- [Problem description]: Since only part of the material is needed, please repeat exactly the line that includes "SCALE pin GND: VIN -> GND" and every line after it, up to the last.

━━━━━━━━━━━━━━━━━━━━

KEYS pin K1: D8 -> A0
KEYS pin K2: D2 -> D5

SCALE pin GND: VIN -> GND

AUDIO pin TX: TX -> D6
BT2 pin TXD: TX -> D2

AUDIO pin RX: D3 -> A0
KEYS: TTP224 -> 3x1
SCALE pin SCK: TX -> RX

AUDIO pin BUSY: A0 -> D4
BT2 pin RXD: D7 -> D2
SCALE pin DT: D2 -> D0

━━━━━━━━━━━━━━━━━━━━

- [Solution below]:
SCALE pin GND: VIN -> GND

AUDIO pin TX: TX -> D6
BT2 pin TXD: TX -> D2

AUDIO pin RX: D3 -> A0
KEYS: TTP224 -> 3x1
SCALE pin SCK: TX -> RX

AUDIO pin BUSY: A0 -> D4
BT2 pin RXD: D7 -> D2
SCALE pin DT: D2 -> D0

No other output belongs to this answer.